*** Opening of RECORDS SHOWN ***

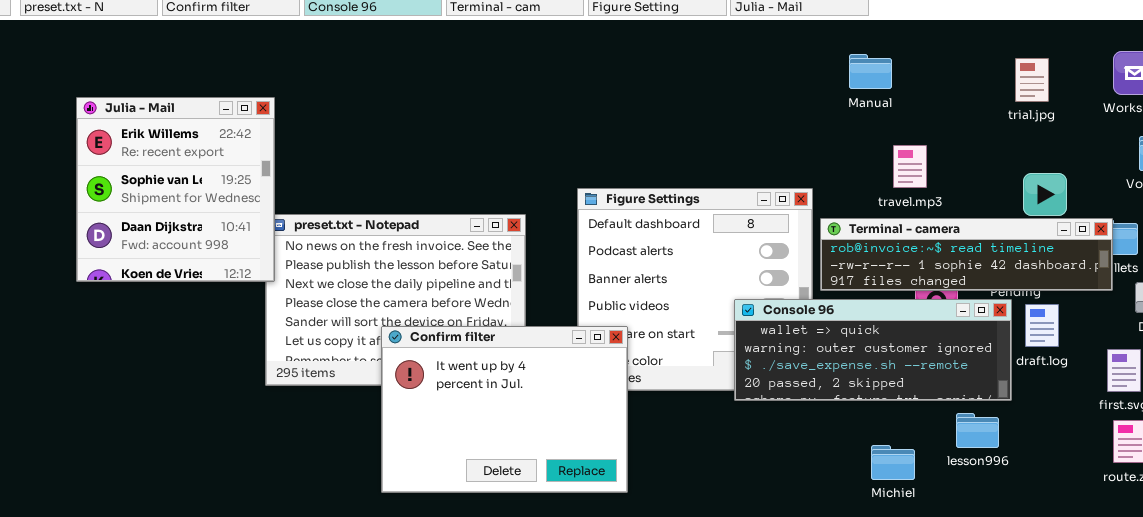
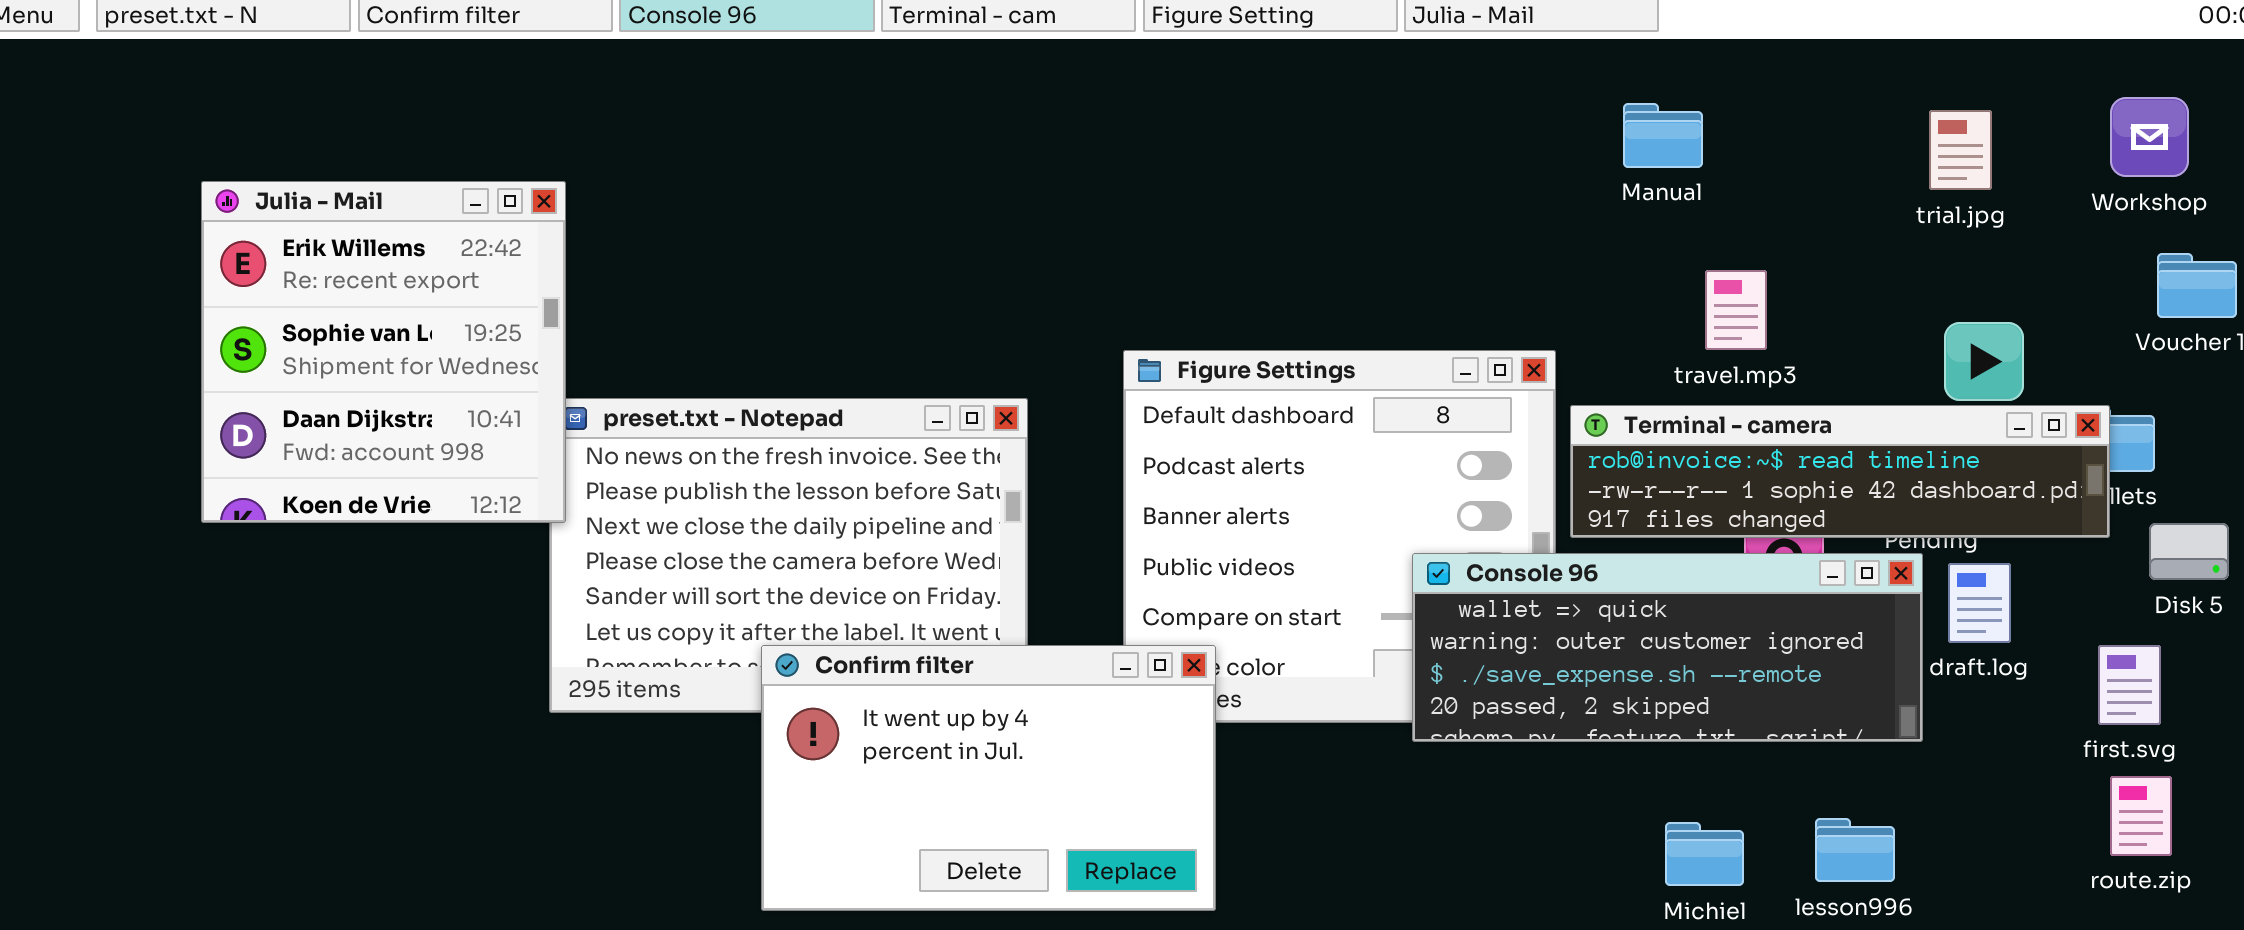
Confirm filter: [381,326,628,493] -> [761,645,1216,911], resized
lesson996: [956,413,999,448] -> [1815,818,1895,882], moved

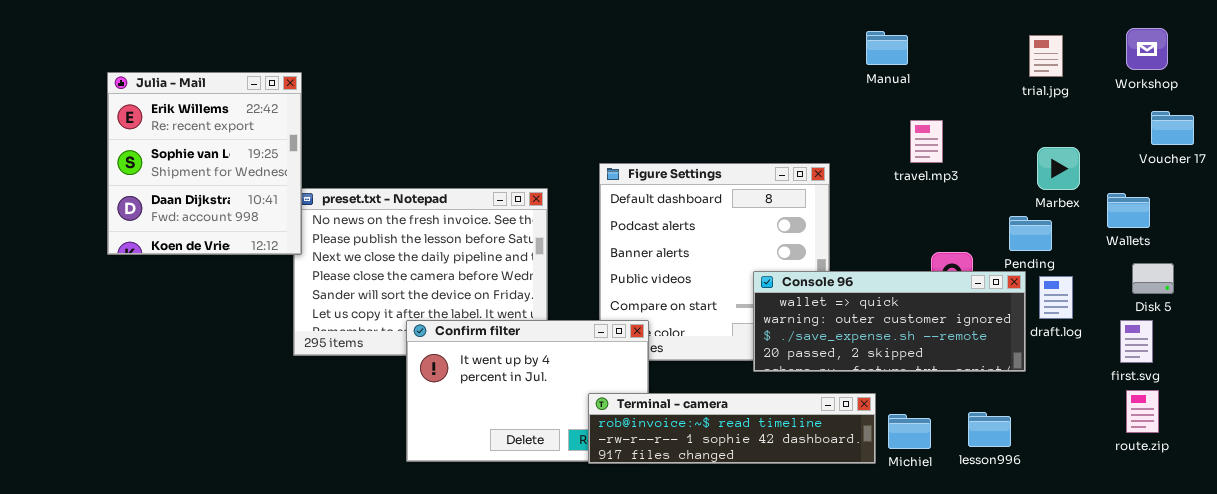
Terminal - camera: [1570,405,2110,538] -> [588,393,876,464], moved
Disk 5: [2149,523,2229,580] -> [1132,263,1174,294], moved

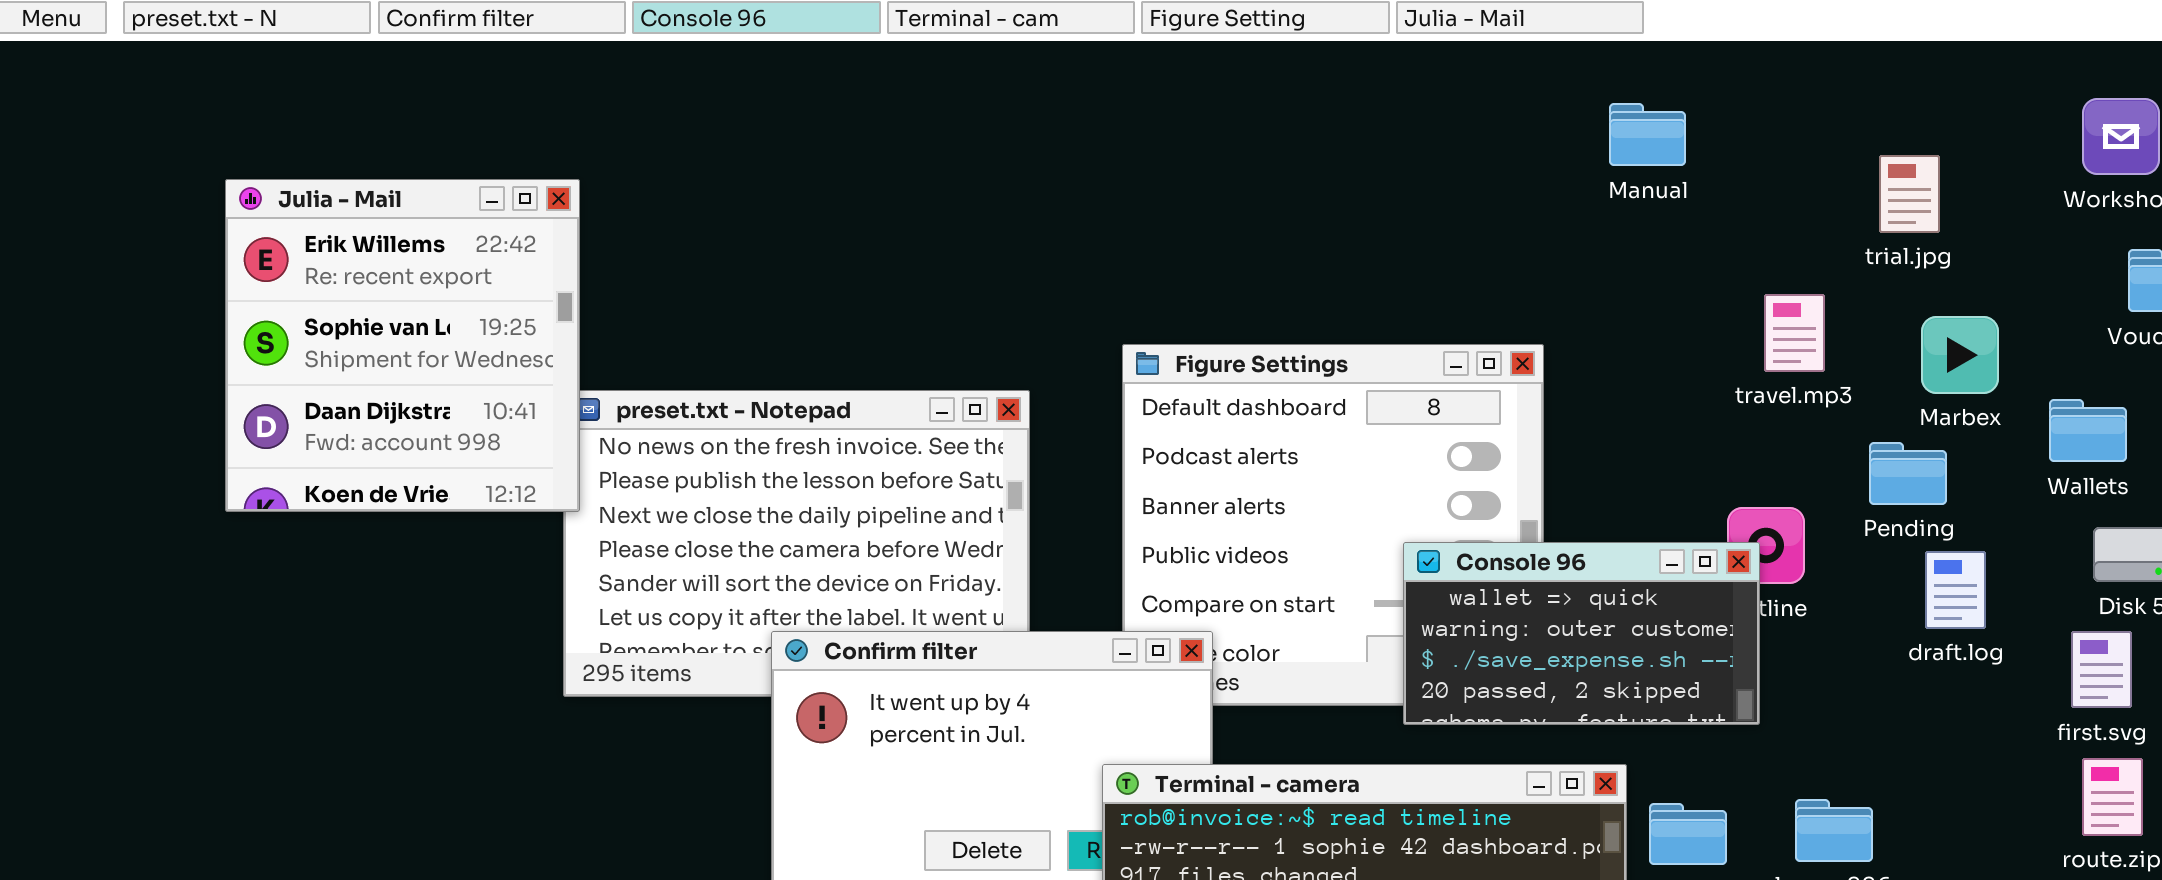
trial.jpg: [1029,35,1063,77] -> [1879,155,1940,233], moved
travel.mp3: [910,120,943,163] -> [1764,294,1825,372], moved
Console 96: [753,271,1026,372] -> [1403,542,1760,725], resized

*** Close of RECORDS SHOWN ***

> EXERCISE DIRECTIONS
Return the records exactly. Don't carry the pictures over.

> FINAL ANSWER
Confirm filter: [381,326,628,493] -> [761,645,1216,911], resized
lesson996: [956,413,999,448] -> [1815,818,1895,882], moved

Terminal - camera: [1570,405,2110,538] -> [588,393,876,464], moved
Disk 5: [2149,523,2229,580] -> [1132,263,1174,294], moved

trial.jpg: [1029,35,1063,77] -> [1879,155,1940,233], moved
travel.mp3: [910,120,943,163] -> [1764,294,1825,372], moved
Console 96: [753,271,1026,372] -> [1403,542,1760,725], resized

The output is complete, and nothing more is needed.